- **TASK STATEMENT**: Please set down each record exactly as it appears, but leave out any pictures.
╭─ DATA EXTRACTS
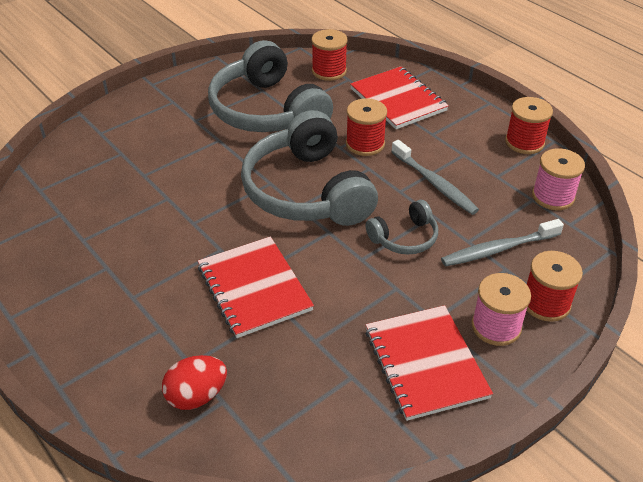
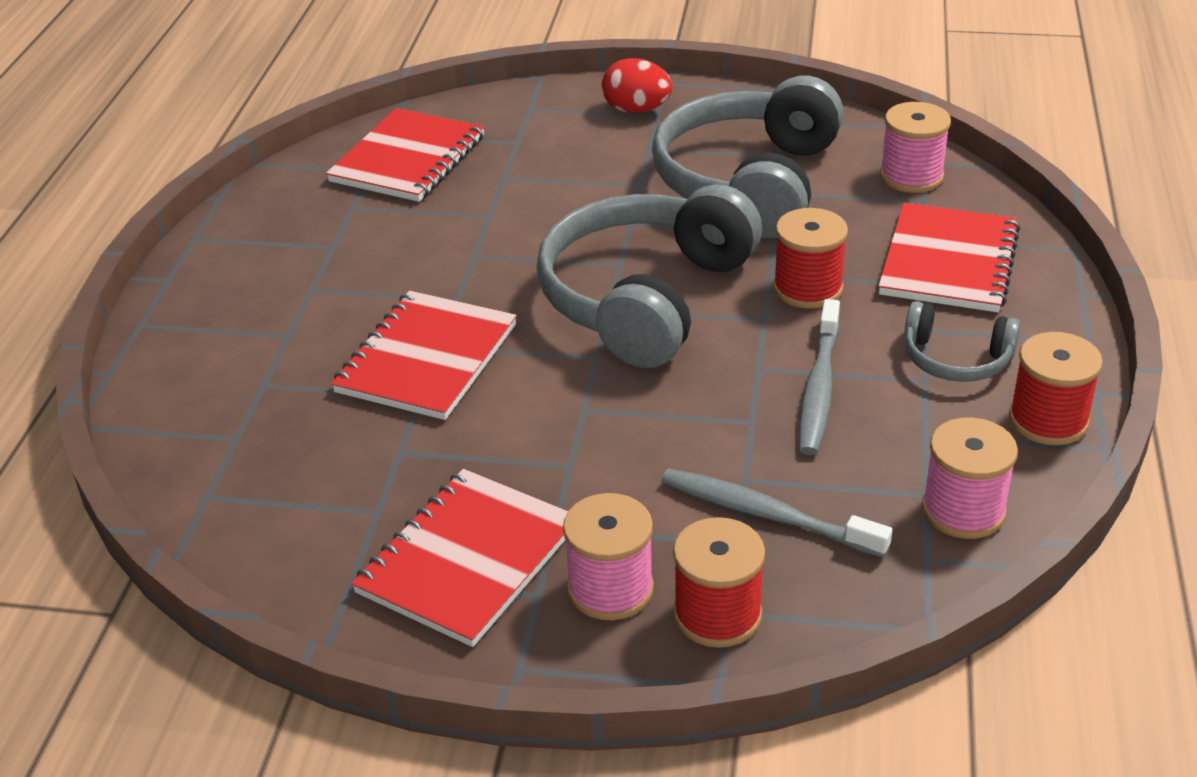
camera: 50 degrees right, 5 degrees down
(74, 196) = (408, 159): none -> red notebook
(197, 396) = (223, 416): red egg -> red egg (636, 110)
(329, 71) = (911, 176): red spool -> pink spool
(404, 238) = (671, 421): grey headphones -> grey headphones (956, 359)

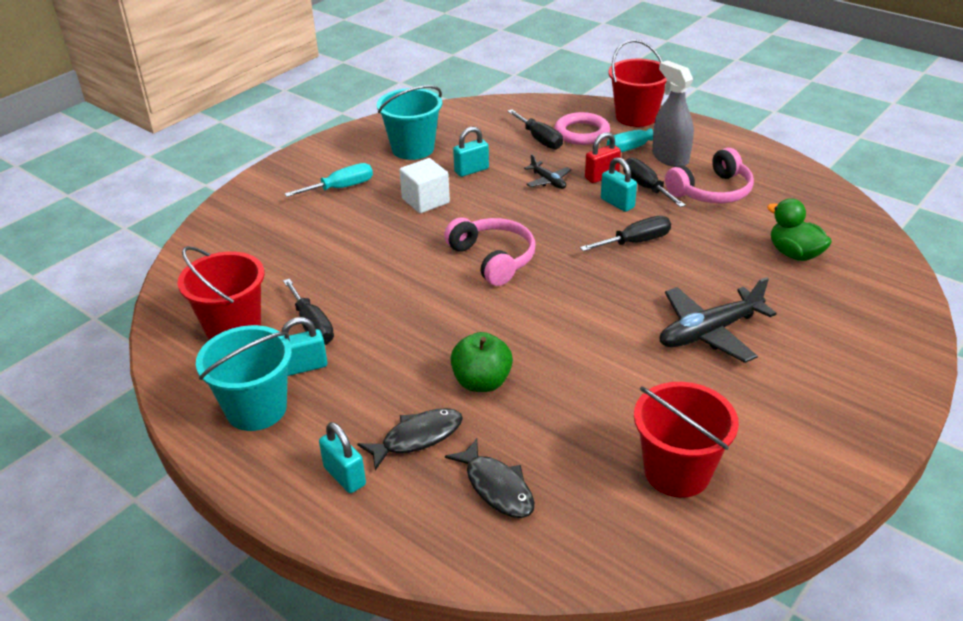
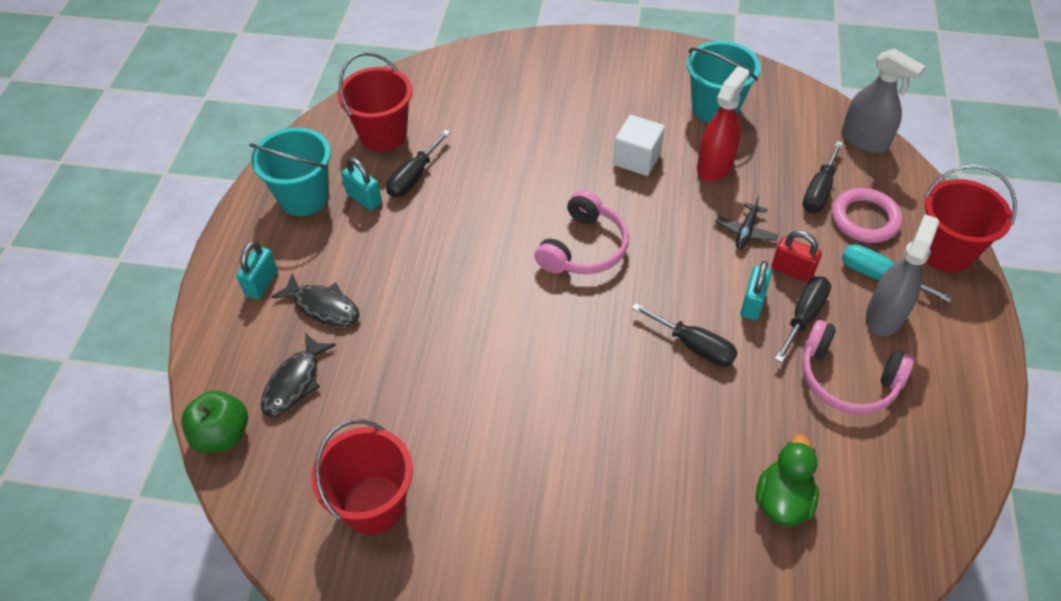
camera: 60 degrees right, 15 degrees up
(341, 188) = (611, 95): turquoise screwdriver -> none
(471, 170) = (715, 166): turquoise padlock -> red spray bottle
(482, 382) = (410, 317): green apple -> green apple (222, 435)
(511, 106) = (864, 140): none -> grey spray bottle
(709, 332) = (586, 463): black plane -> none

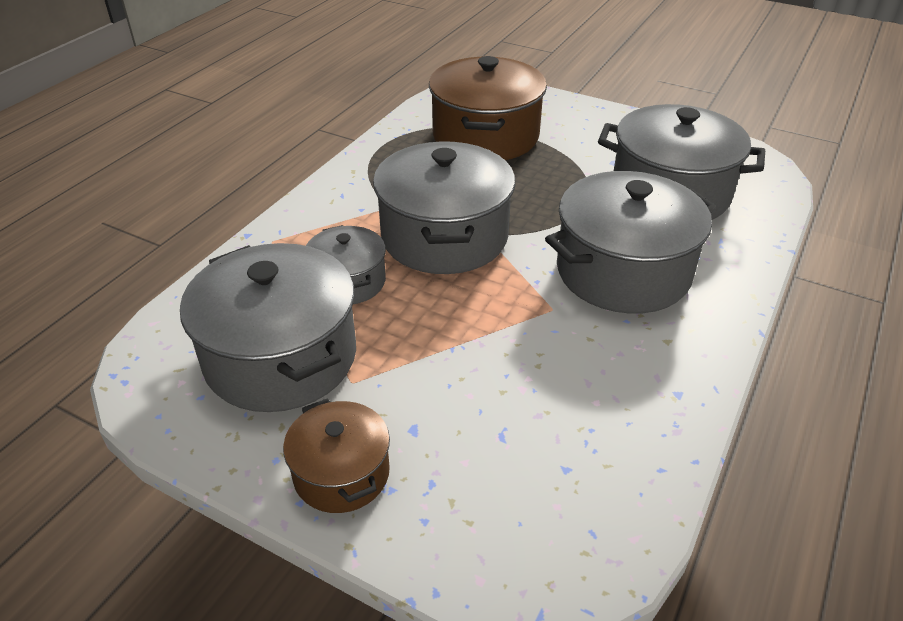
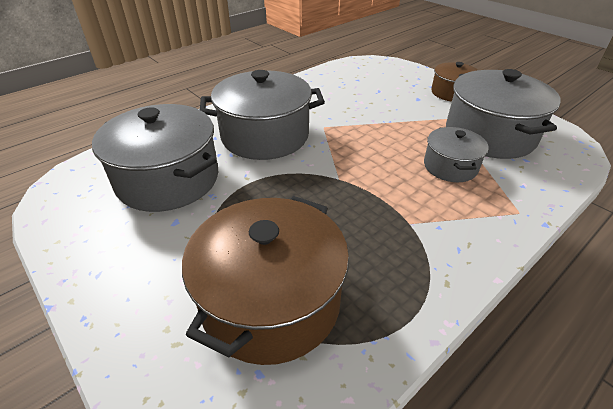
camera: 160 degrees left, 0 degrees up
(444, 236) = (371, 184): grey pot -> none

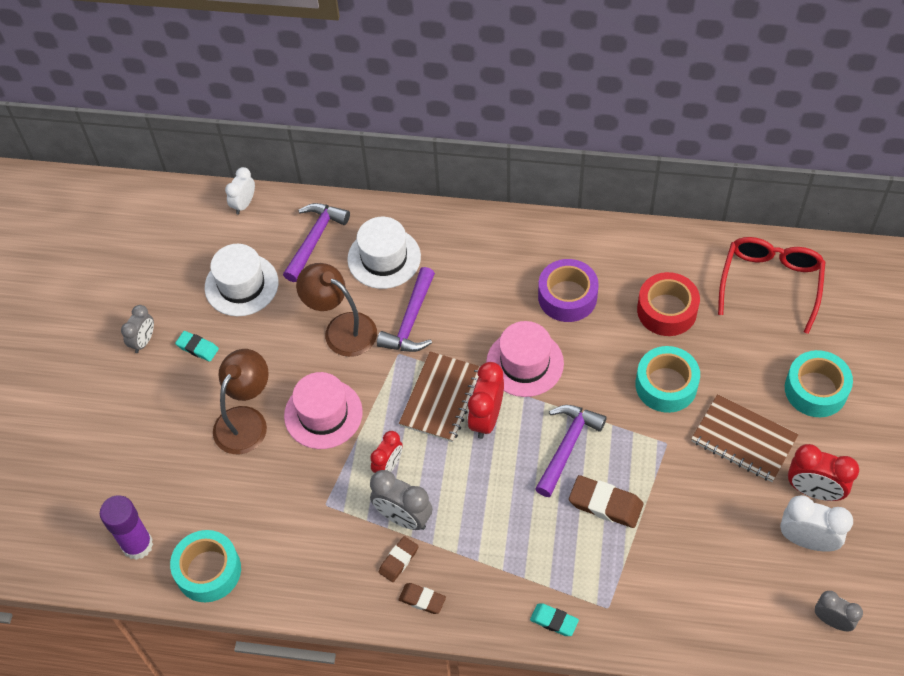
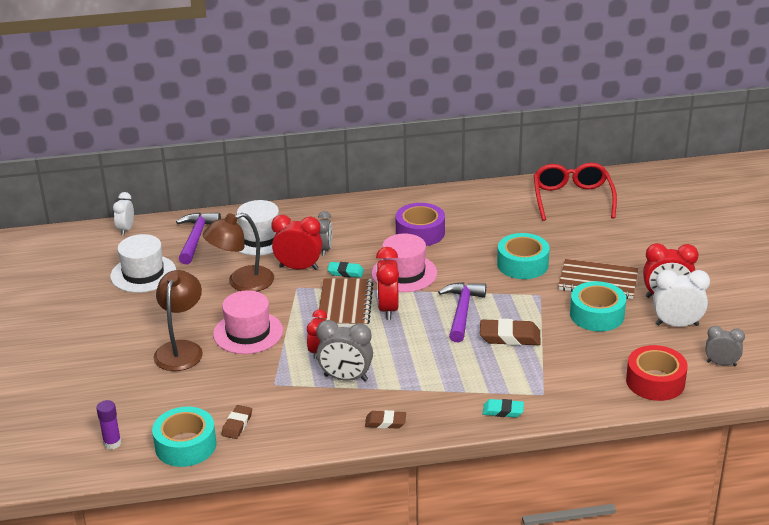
camera: 20 degrees left, 25 degrees down
(137, 545) = (112, 443): purple glue stick -> purple glue stick, size x0.60
(143, 341) = (68, 321): grey clock -> grey clock (325, 249)
(197, 348) = (119, 316): turquoise eraser -> turquoise eraser (345, 272)
(341, 329) = (242, 282): brown lamp -> brown lamp turned 45 degrees counterclockwise
(398, 560) = (354, 404): brown eraser -> brown eraser (237, 424)
(410, 321) = (298, 268): purple hammer -> red clock
(667, 310) = (501, 226): red tape -> red tape (655, 381)
(815, 389) = (637, 246): turquoise tape -> turquoise tape (597, 315)

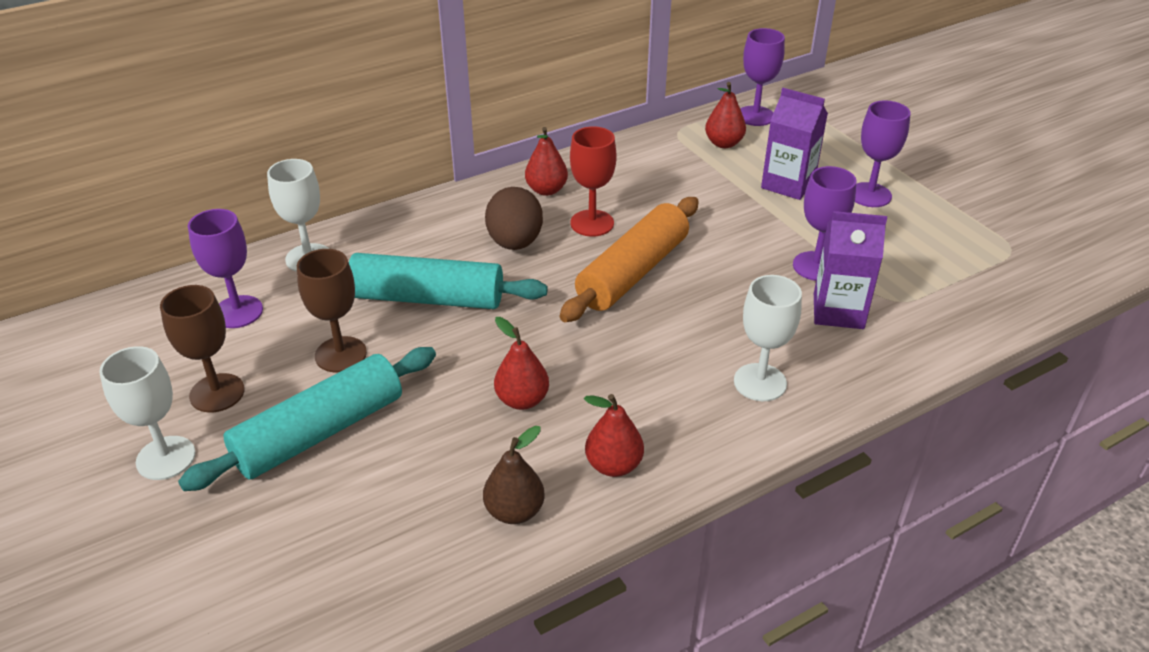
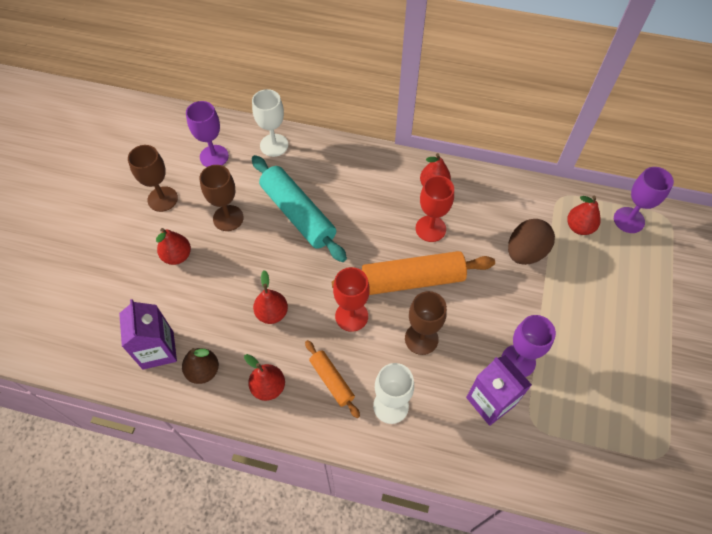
camera: 45 degrees right, 20 degrees up
(166, 458) = (114, 219): white goblet -> none
(319, 432) = (177, 256): turquoise rolling pin -> red pear
(515, 243) = (376, 211): brown egg -> brown egg (525, 252)
(614, 341) = (351, 316): none -> red goblet
(673, 407) = (331, 381): none -> orange rolling pin
(709, 310) = (421, 339): none -> brown goblet
(788, 184) = (580, 289): purple carton -> purple carton (158, 350)
(870, 195) = (623, 339): purple goblet -> none

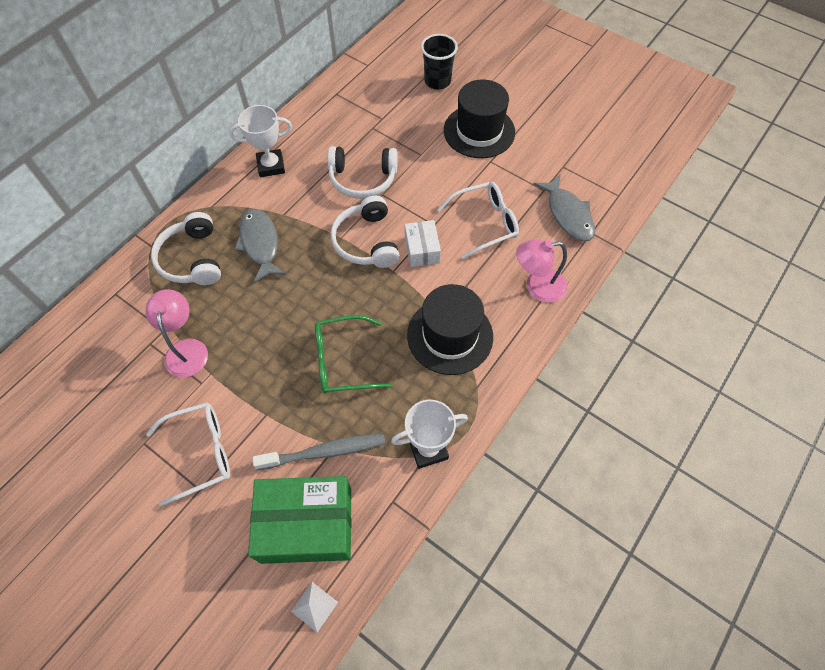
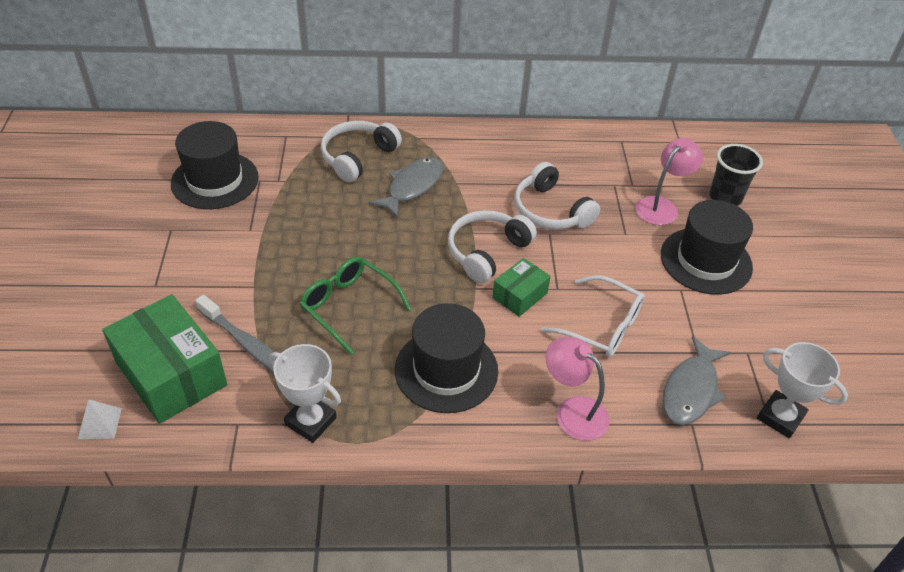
camera: 50 degrees right, 15 degrees down
(116, 377) = (215, 180): none -> black hat
(186, 349) = (273, 203): pink lamp -> pink lamp (661, 206)
(201, 453) = (187, 267): white glasses -> none
(271, 166) = (496, 147): white trophy -> white trophy (780, 417)
(422, 249) = (519, 295): white box -> green box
╰─
- **YOUR RESPONSE**:
camera: 50 degrees right, 5 degrees down
(74, 196) = (408, 159): none -> red notebook
(197, 396) = (223, 416): red egg -> red egg (636, 110)
(329, 71) = (911, 176): red spool -> pink spool
(404, 238) = (671, 421): grey headphones -> grey headphones (956, 359)

camera: 60 degrees right, 15 degrees up
(341, 188) = (611, 95): turquoise screwdriver -> none
(471, 170) = (715, 166): turquoise padlock -> red spray bottle
(482, 382) = (410, 317): green apple -> green apple (222, 435)
(511, 106) = (864, 140): none -> grey spray bottle
(709, 332) = (586, 463): black plane -> none

camera: 160 degrees left, 0 degrees up
(444, 236) = (371, 184): grey pot -> none

camera: 20 degrees left, 25 degrees down
(137, 545) = (112, 443): purple glue stick -> purple glue stick, size x0.60
(143, 341) = (68, 321): grey clock -> grey clock (325, 249)
(197, 348) = (119, 316): turquoise eraser -> turquoise eraser (345, 272)
(341, 329) = (242, 282): brown lamp -> brown lamp turned 45 degrees counterclockwise
(398, 560) = (354, 404): brown eraser -> brown eraser (237, 424)
(410, 321) = (298, 268): purple hammer -> red clock
(667, 310) = (501, 226): red tape -> red tape (655, 381)
(815, 389) = (637, 246): turquoise tape -> turquoise tape (597, 315)

camera: 45 degrees right, 20 degrees up
(166, 458) = (114, 219): white goblet -> none
(319, 432) = (177, 256): turquoise rolling pin -> red pear
(515, 243) = (376, 211): brown egg -> brown egg (525, 252)
(614, 341) = (351, 316): none -> red goblet
(673, 407) = (331, 381): none -> orange rolling pin
(709, 310) = (421, 339): none -> brown goblet
(788, 184) = (580, 289): purple carton -> purple carton (158, 350)
(870, 195) = (623, 339): purple goblet -> none

camera: 50 degrees right, 15 degrees down
(116, 377) = (215, 180): none -> black hat
(186, 349) = (273, 203): pink lamp -> pink lamp (661, 206)
(201, 453) = (187, 267): white glasses -> none
(271, 166) = (496, 147): white trophy -> white trophy (780, 417)
(422, 249) = (519, 295): white box -> green box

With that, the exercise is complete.